Given task. Please turn the lines of the records into a JSON list of strings, one string per line, skipping blank lines. Leave the pictures out of the answer.
==== Material for the task
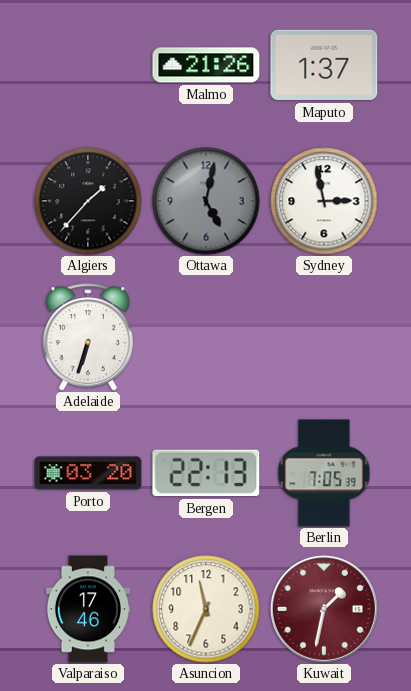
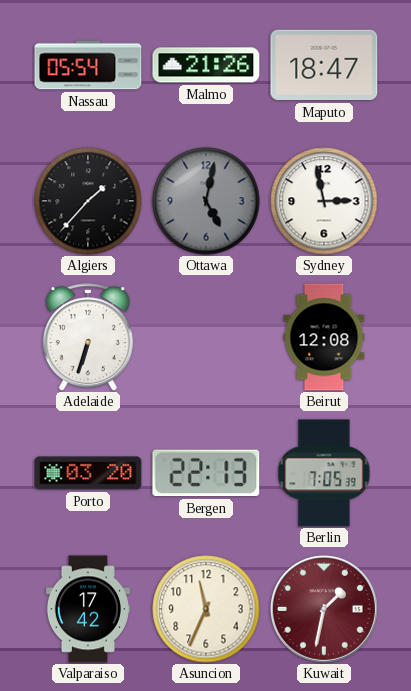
Nassau: none -> 05:54
Maputo: 1:37 -> 18:47
Beirut: none -> 12:08
Valparaiso: 17:46 -> 17:42
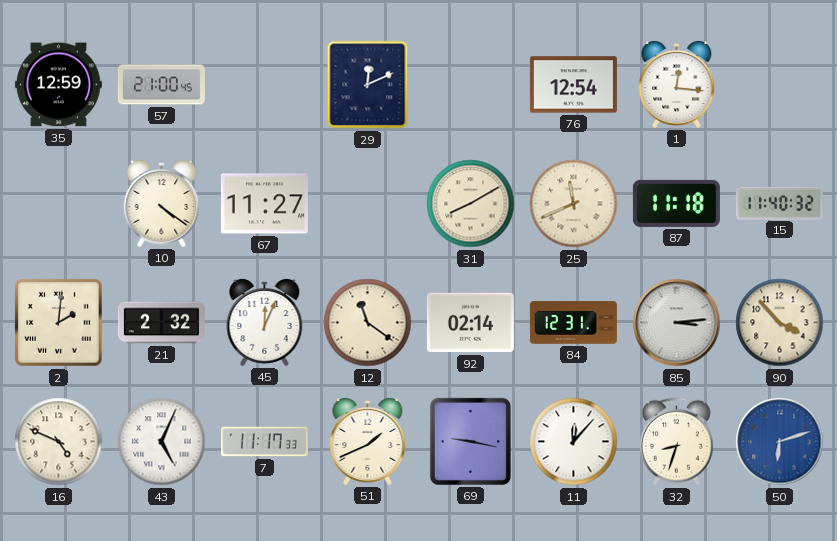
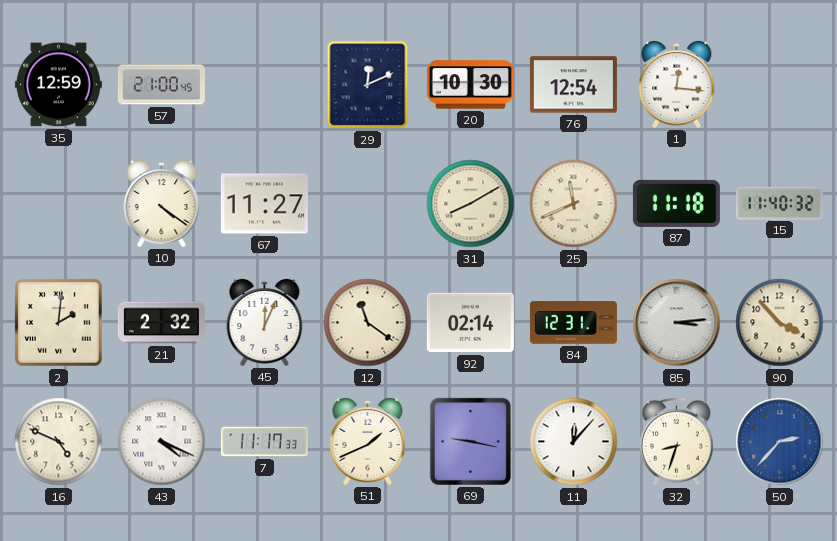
20: none -> 10:30
43: 5:04 -> 4:19
50: 6:12 -> 2:37
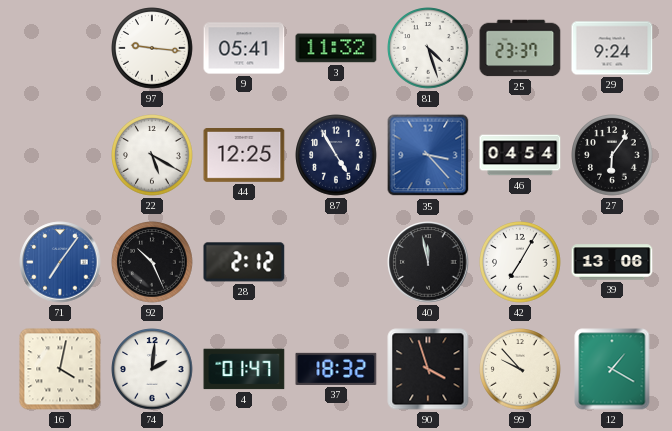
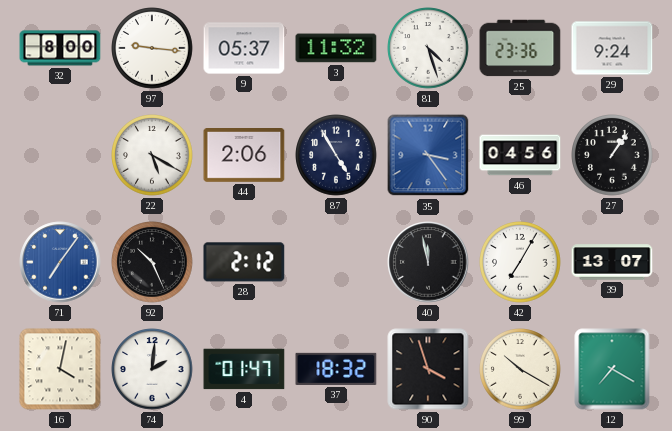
32: none -> 8:00
9: 05:41 -> 05:37
25: 23:37 -> 23:36
44: 12:25 -> 2:06
35: 3:23 -> 3:24
46: 04:54 -> 04:56
27: 6:06 -> 1:06
39: 13:06 -> 13:07
99: 9:53 -> 10:20
12: 1:20 -> 7:20
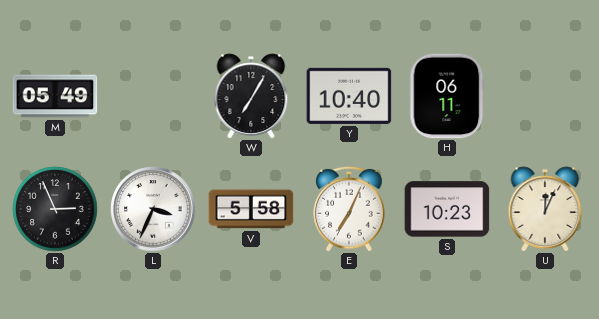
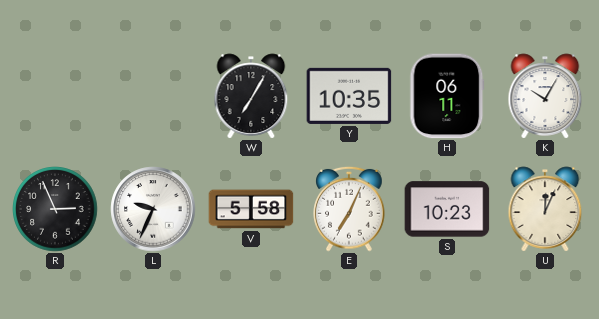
M: 05:49 -> none
Y: 10:40 -> 10:35
K: none -> 10:05
L: 3:34 -> 9:34
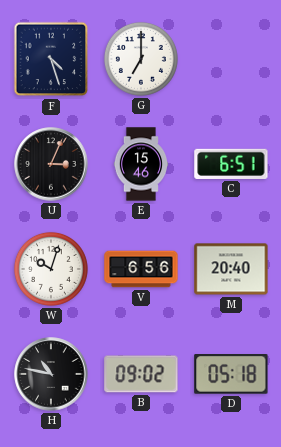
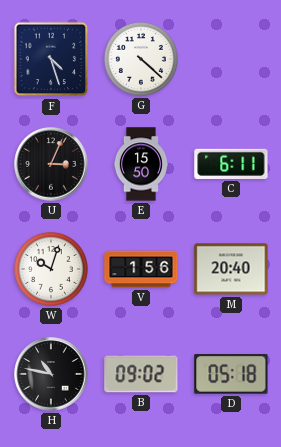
G: 7:00 -> 4:22
E: 15:46 -> 15:50
C: 6:51 -> 6:11
V: 6:56 -> 1:56
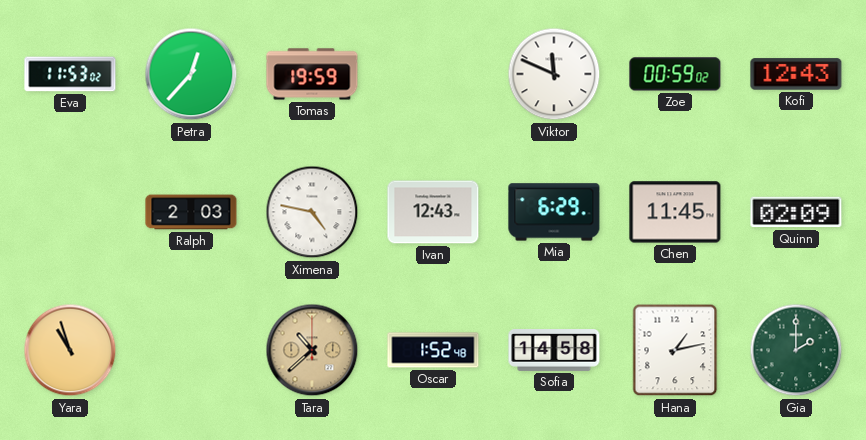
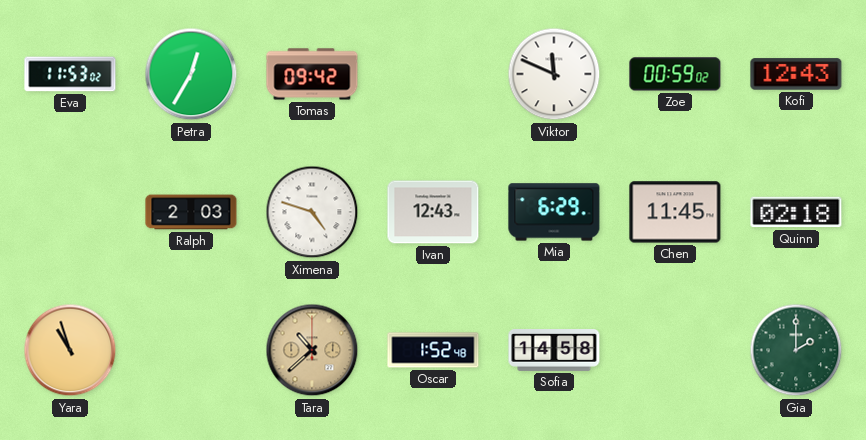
Petra: 12:37 -> 12:35
Tomas: 19:59 -> 09:42
Ximena: 4:47 -> 4:48
Quinn: 02:09 -> 02:18
Hana: 1:13 -> none
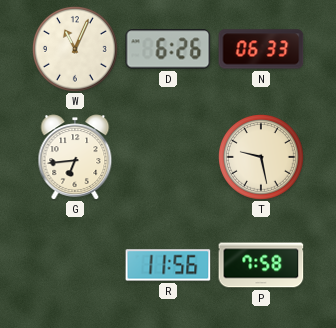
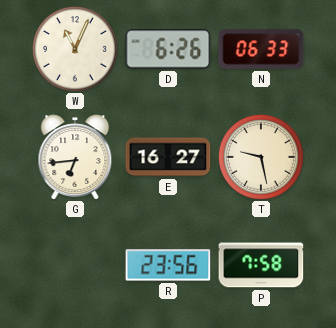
E: none -> 16:27
R: 11:56 -> 23:56
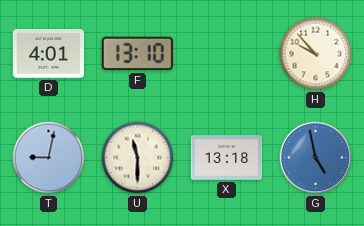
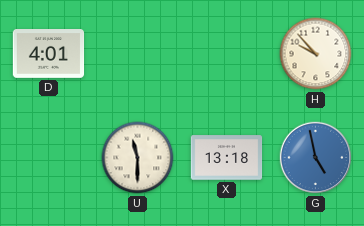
F: 13:10 -> none
T: 9:02 -> none
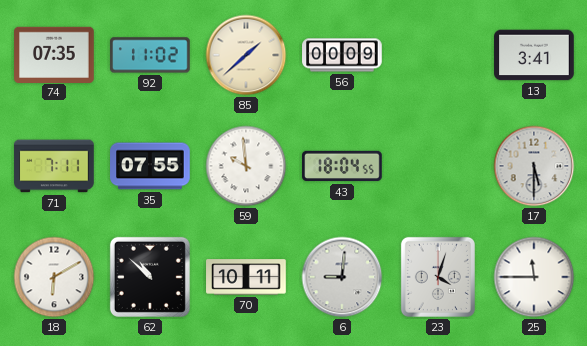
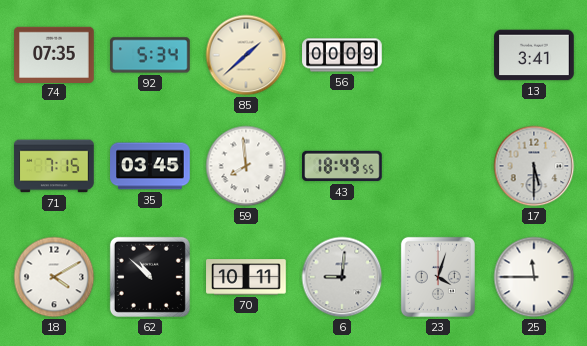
92: 11:02 -> 5:34
71: 7:11 -> 7:15
35: 07:55 -> 03:45
59: 9:59 -> 7:59
43: 18:04 -> 18:49
18: 6:10 -> 4:10
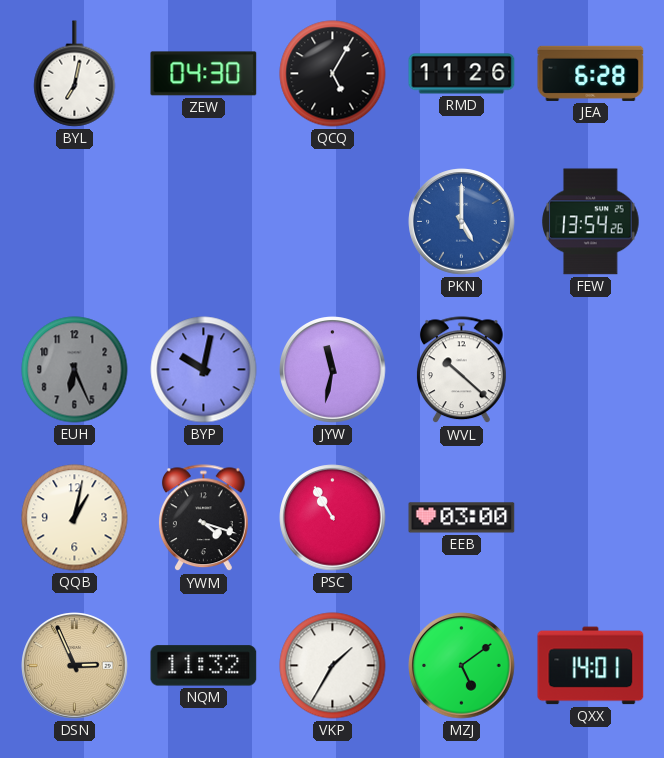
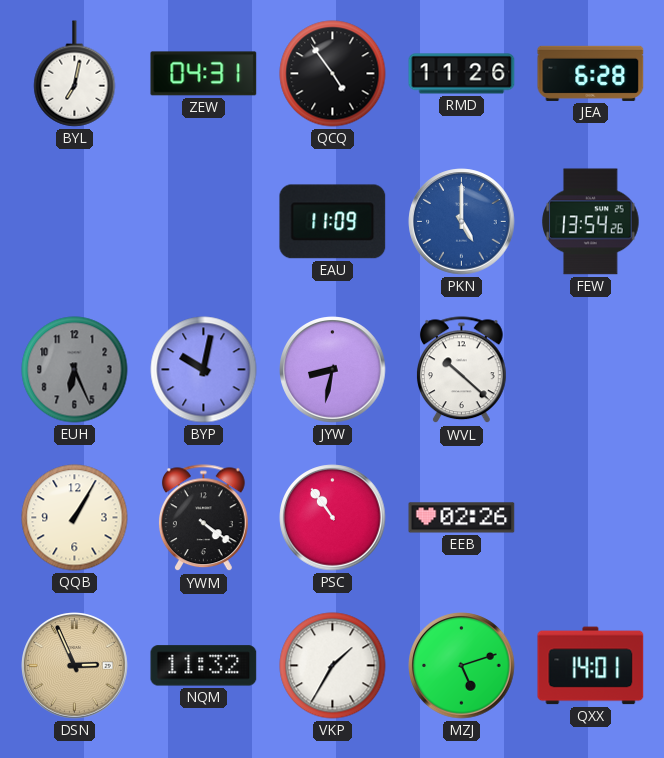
ZEW: 04:30 -> 04:31
QCQ: 5:05 -> 4:54
EAU: none -> 11:09
JYW: 11:32 -> 8:32
QQB: 1:02 -> 1:05
YWM: 4:18 -> 4:21
PSC: 10:55 -> 10:54
EEB: 03:00 -> 02:26
MZJ: 5:09 -> 5:12
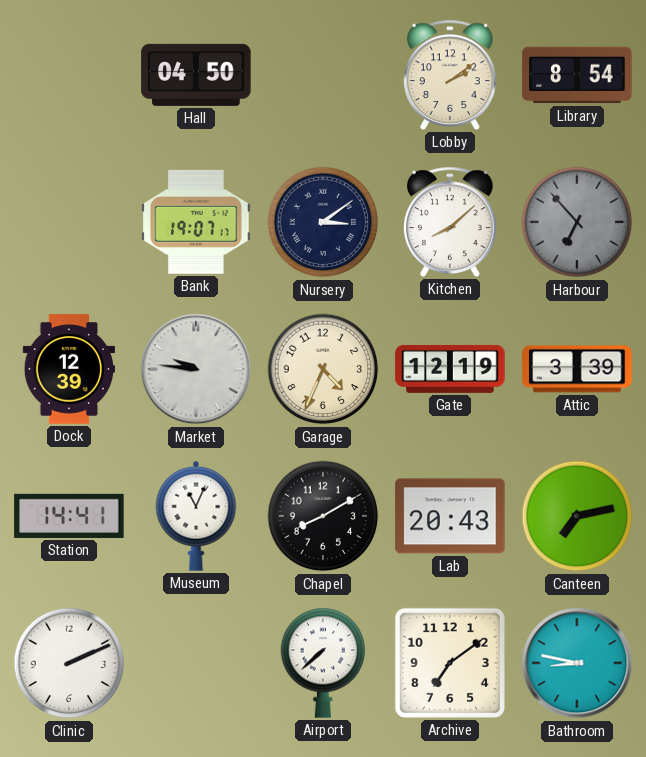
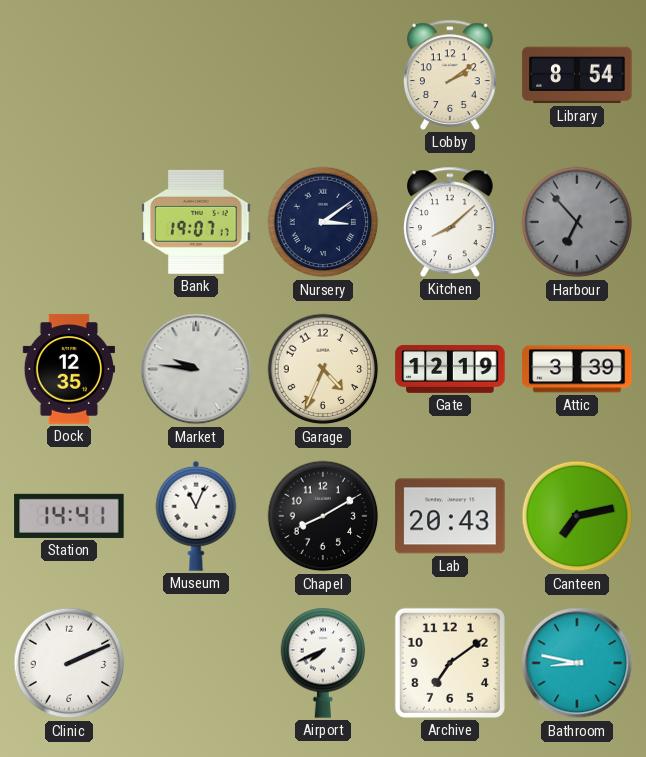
Hall: 04:50 -> none
Dock: 12:39 -> 12:35
Airport: 7:38 -> 7:41
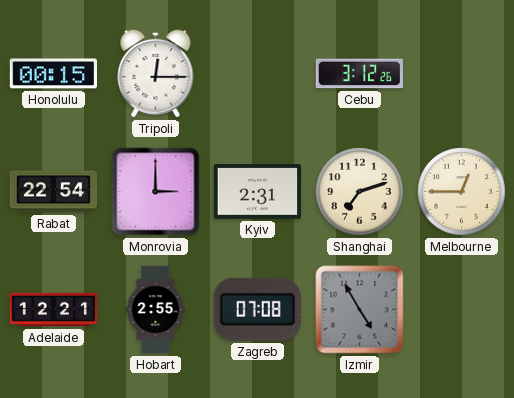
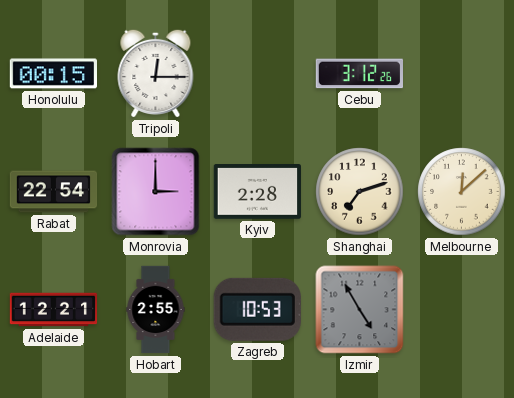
Kyiv: 2:31 -> 2:28
Melbourne: 12:45 -> 12:08
Zagreb: 07:08 -> 10:53
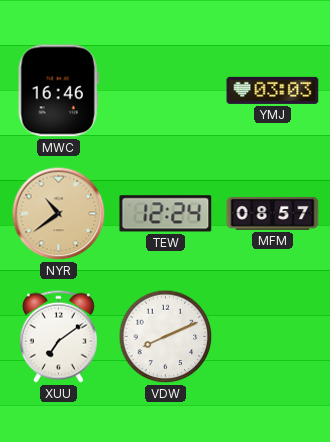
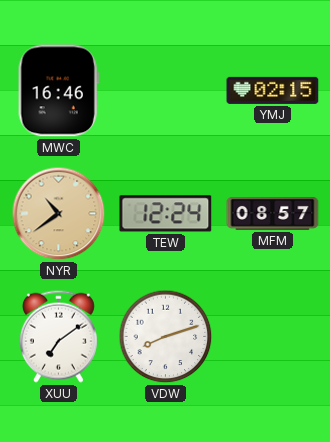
YMJ: 03:03 -> 02:15
VDW: 8:11 -> 8:12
========
Response to this task.
[
  "Nassau: none -> 05:54",
  "Maputo: 1:37 -> 18:47",
  "Beirut: none -> 12:08",
  "Valparaiso: 17:46 -> 17:42",
  "20: none -> 10:30",
  "43: 5:04 -> 4:19",
  "50: 6:12 -> 2:37",
  "32: none -> 8:00",
  "9: 05:41 -> 05:37",
  "25: 23:37 -> 23:36",
  "44: 12:25 -> 2:06",
  "35: 3:23 -> 3:24",
  "46: 04:54 -> 04:56",
  "27: 6:06 -> 1:06",
  "39: 13:06 -> 13:07",
  "99: 9:53 -> 10:20",
  "12: 1:20 -> 7:20",
  "M: 05:49 -> none",
  "Y: 10:40 -> 10:35",
  "K: none -> 10:05",
  "L: 3:34 -> 9:34",
  "G: 7:00 -> 4:22",
  "E: 15:46 -> 15:50",
  "C: 6:51 -> 6:11",
  "V: 6:56 -> 1:56",
  "Petra: 12:37 -> 12:35",
  "Tomas: 19:59 -> 09:42",
  "Ximena: 4:47 -> 4:48",
  "Quinn: 02:09 -> 02:18",
  "Hana: 1:13 -> none",
  "E: none -> 16:27",
  "R: 11:56 -> 23:56",
  "F: 13:10 -> none",
  "T: 9:02 -> none",
  "92: 11:02 -> 5:34",
  "71: 7:11 -> 7:15",
  "35: 07:55 -> 03:45",
  "59: 9:59 -> 7:59",
  "43: 18:04 -> 18:49",
  "18: 6:10 -> 4:10",
  "ZEW: 04:30 -> 04:31",
  "QCQ: 5:05 -> 4:54",
  "EAU: none -> 11:09",
  "JYW: 11:32 -> 8:32",
  "QQB: 1:02 -> 1:05",
  "YWM: 4:18 -> 4:21",
  "PSC: 10:55 -> 10:54",
  "EEB: 03:00 -> 02:26",
  "MZJ: 5:09 -> 5:12",
  "Hall: 04:50 -> none",
  "Dock: 12:39 -> 12:35",
  "Airport: 7:38 -> 7:41",
  "Kyiv: 2:31 -> 2:28",
  "Melbourne: 12:45 -> 12:08",
  "Zagreb: 07:08 -> 10:53",
  "YMJ: 03:03 -> 02:15",
  "VDW: 8:11 -> 8:12"
]